> DATA SUPPLIED:
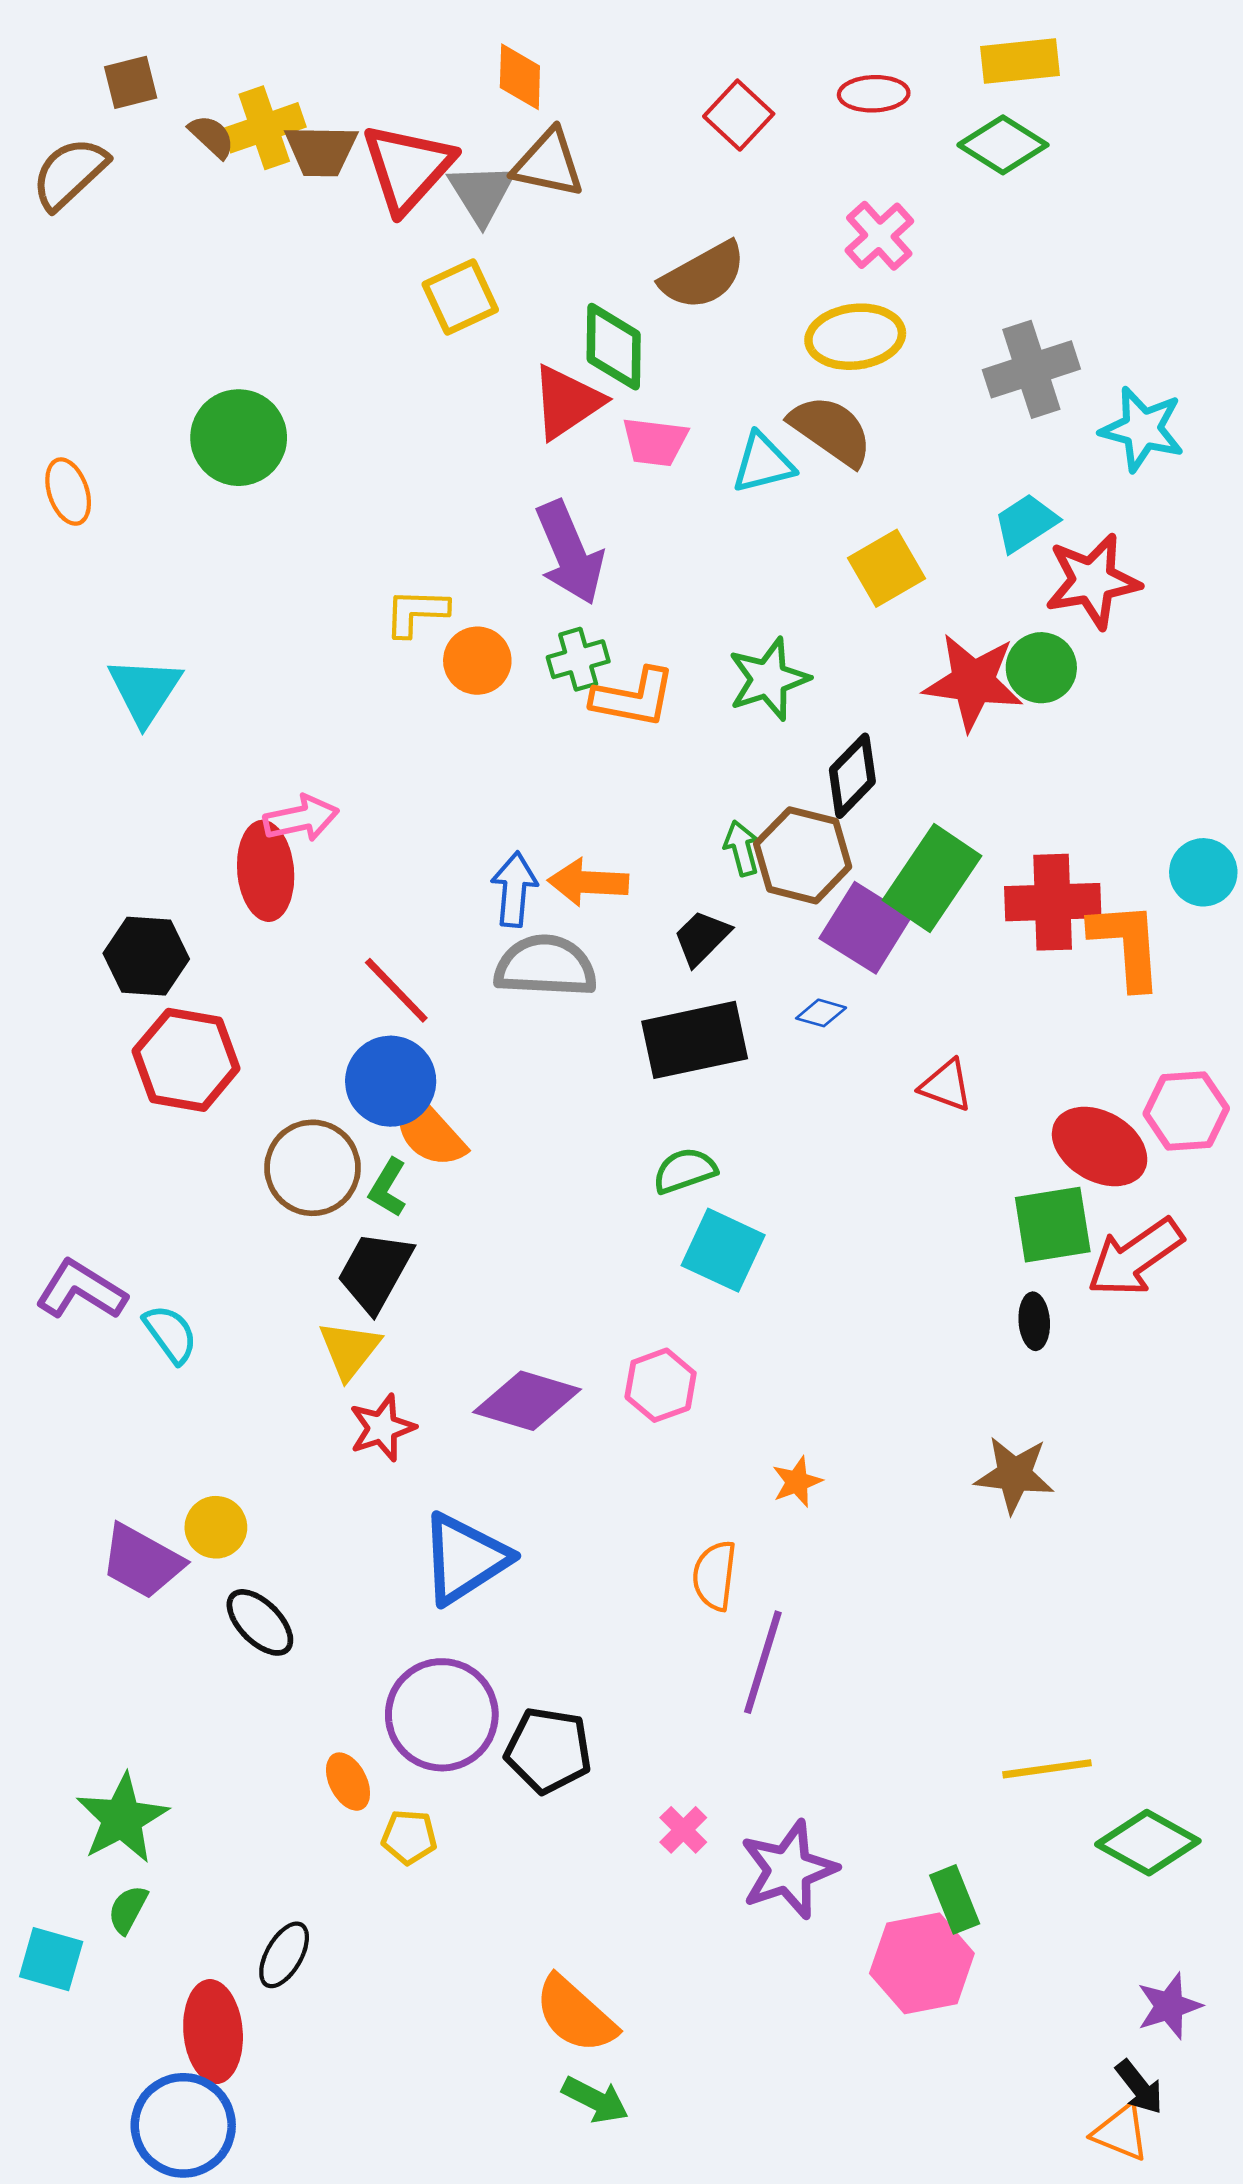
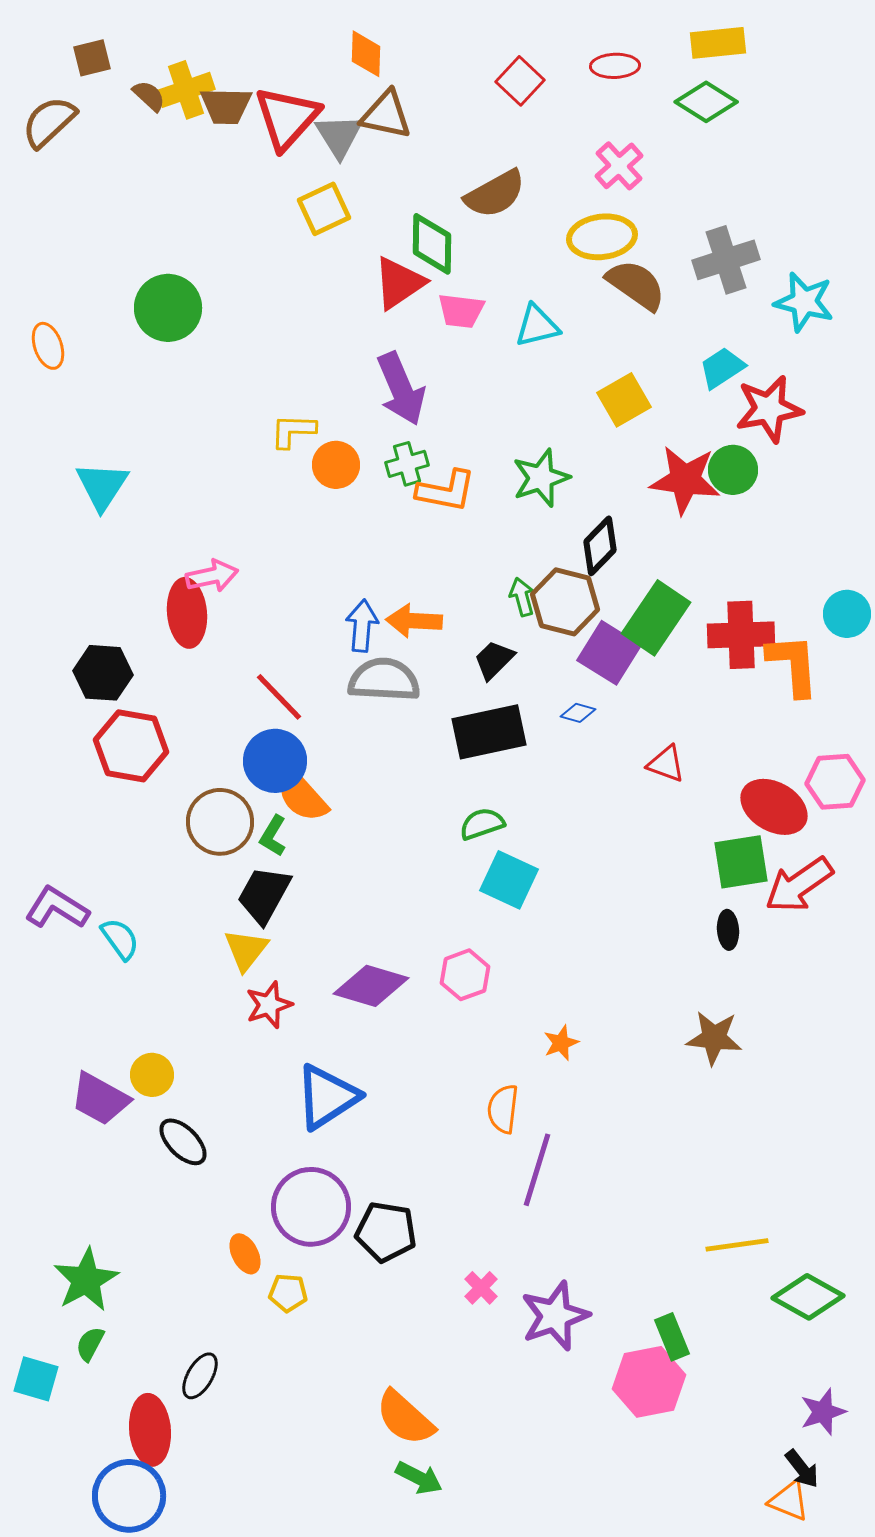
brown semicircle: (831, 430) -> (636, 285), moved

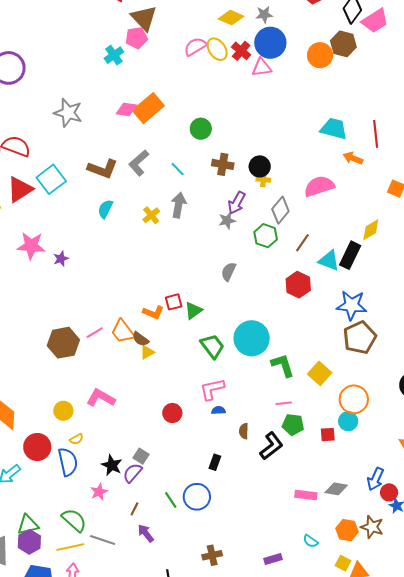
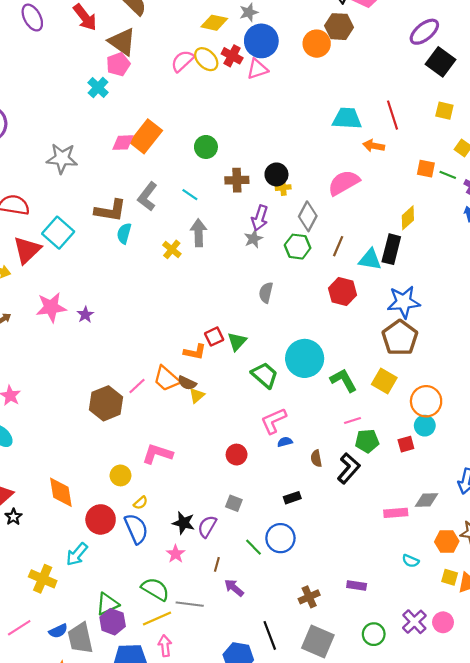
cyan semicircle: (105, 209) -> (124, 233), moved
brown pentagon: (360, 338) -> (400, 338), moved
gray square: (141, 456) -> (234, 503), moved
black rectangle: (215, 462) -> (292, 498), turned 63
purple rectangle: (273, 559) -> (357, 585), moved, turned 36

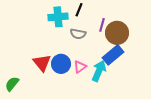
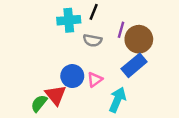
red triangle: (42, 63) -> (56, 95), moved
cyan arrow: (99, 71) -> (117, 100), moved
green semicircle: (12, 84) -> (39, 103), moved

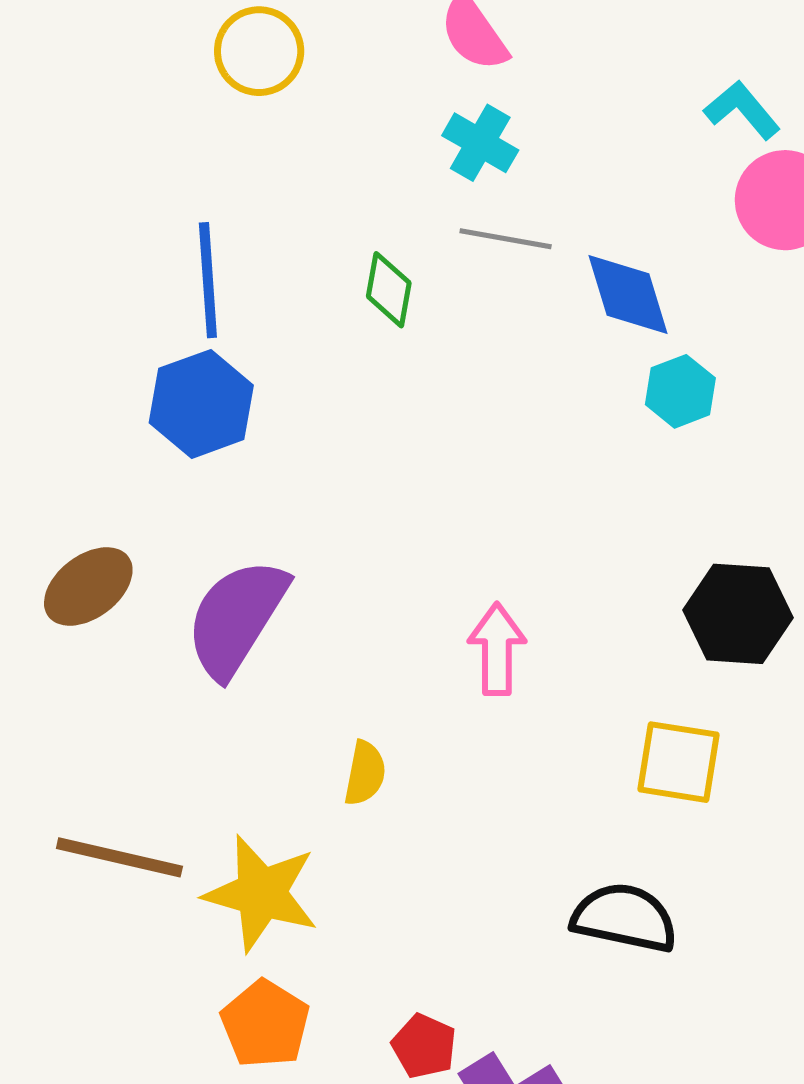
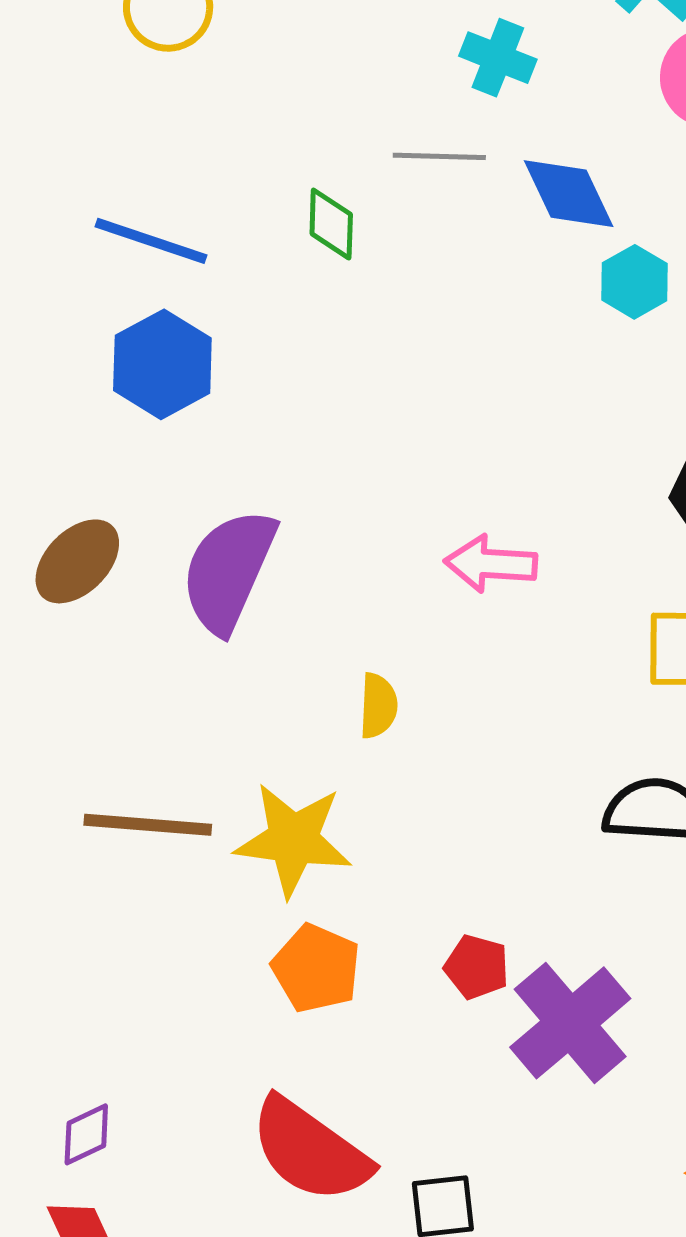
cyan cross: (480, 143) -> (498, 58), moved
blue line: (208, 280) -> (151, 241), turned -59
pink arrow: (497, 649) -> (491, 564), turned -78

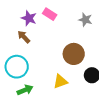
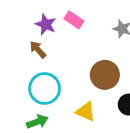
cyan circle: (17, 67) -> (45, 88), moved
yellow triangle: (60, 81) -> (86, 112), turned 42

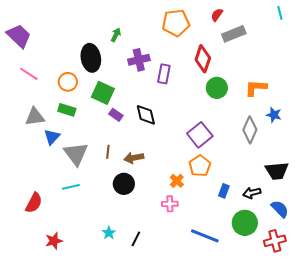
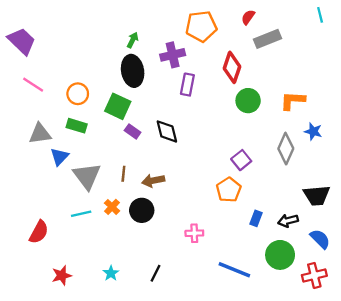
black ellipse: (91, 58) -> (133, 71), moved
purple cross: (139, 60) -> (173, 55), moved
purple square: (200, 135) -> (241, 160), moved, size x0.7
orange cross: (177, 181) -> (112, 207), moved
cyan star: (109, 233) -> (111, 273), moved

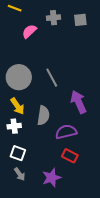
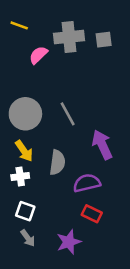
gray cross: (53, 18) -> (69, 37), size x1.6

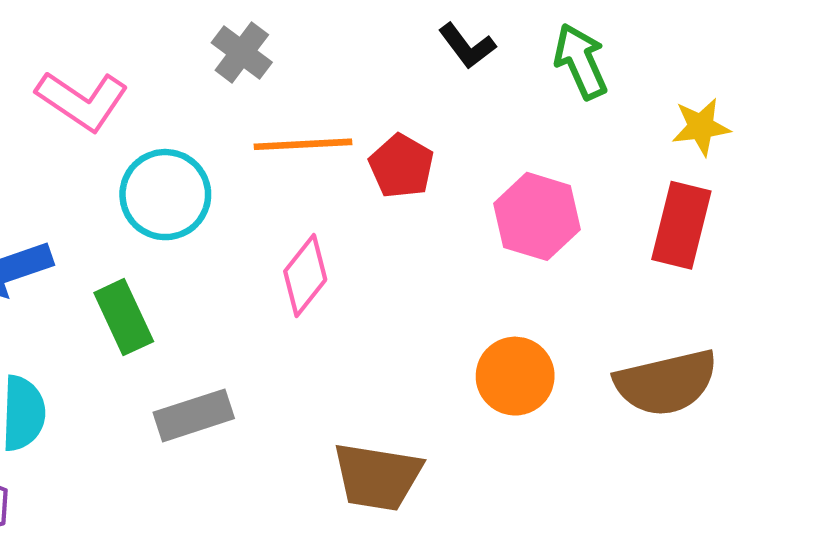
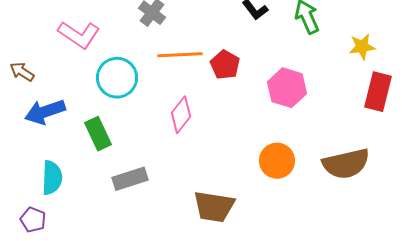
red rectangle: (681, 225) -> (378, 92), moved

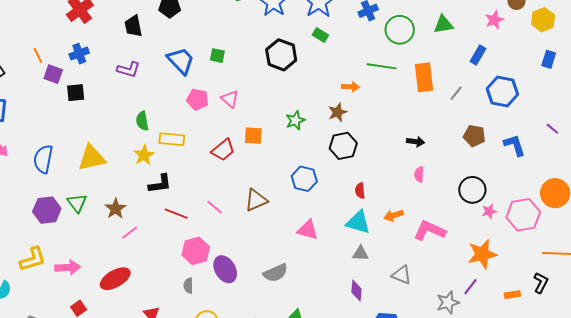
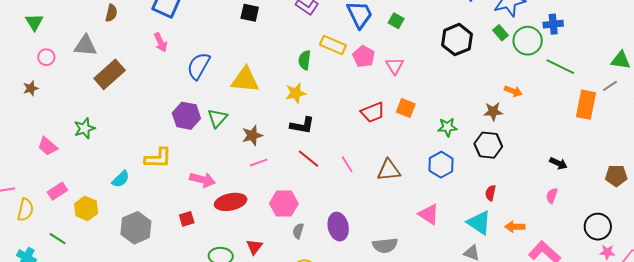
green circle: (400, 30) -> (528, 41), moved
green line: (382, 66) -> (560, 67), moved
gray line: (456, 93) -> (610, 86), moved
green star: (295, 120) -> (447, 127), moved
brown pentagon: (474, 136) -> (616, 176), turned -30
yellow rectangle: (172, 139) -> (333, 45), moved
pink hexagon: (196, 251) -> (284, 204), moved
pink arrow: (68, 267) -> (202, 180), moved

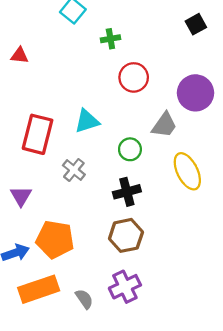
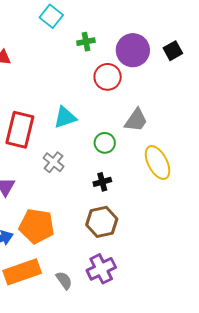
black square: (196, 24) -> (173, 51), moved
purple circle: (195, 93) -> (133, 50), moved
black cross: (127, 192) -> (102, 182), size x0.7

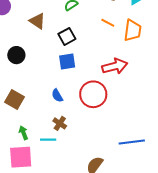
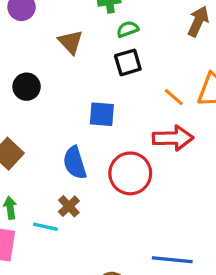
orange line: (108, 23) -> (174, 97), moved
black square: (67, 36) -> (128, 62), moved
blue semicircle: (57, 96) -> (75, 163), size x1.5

> TASK REQUIREMENTS: When you reach the line with "red triangle: (42, 63) -> (56, 95), moved" in the entries above, start copying, and go on word for word to the last line; skip any picture.

> RESPONSE TO THE TASK:
red triangle: (42, 63) -> (56, 95), moved
cyan arrow: (99, 71) -> (117, 100), moved
green semicircle: (12, 84) -> (39, 103), moved

cyan cross: (480, 143) -> (498, 58), moved
blue line: (208, 280) -> (151, 241), turned -59
pink arrow: (497, 649) -> (491, 564), turned -78

cyan circle: (17, 67) -> (45, 88), moved
yellow triangle: (60, 81) -> (86, 112), turned 42

black ellipse: (91, 58) -> (133, 71), moved
purple cross: (139, 60) -> (173, 55), moved
purple square: (200, 135) -> (241, 160), moved, size x0.7
orange cross: (177, 181) -> (112, 207), moved
cyan star: (109, 233) -> (111, 273), moved

gray cross: (53, 18) -> (69, 37), size x1.6

red rectangle: (681, 225) -> (378, 92), moved

green circle: (400, 30) -> (528, 41), moved
green line: (382, 66) -> (560, 67), moved
gray line: (456, 93) -> (610, 86), moved
green star: (295, 120) -> (447, 127), moved
brown pentagon: (474, 136) -> (616, 176), turned -30
yellow rectangle: (172, 139) -> (333, 45), moved
pink hexagon: (196, 251) -> (284, 204), moved
pink arrow: (68, 267) -> (202, 180), moved

black square: (196, 24) -> (173, 51), moved
purple circle: (195, 93) -> (133, 50), moved
black cross: (127, 192) -> (102, 182), size x0.7

orange line: (108, 23) -> (174, 97), moved
black square: (67, 36) -> (128, 62), moved
blue semicircle: (57, 96) -> (75, 163), size x1.5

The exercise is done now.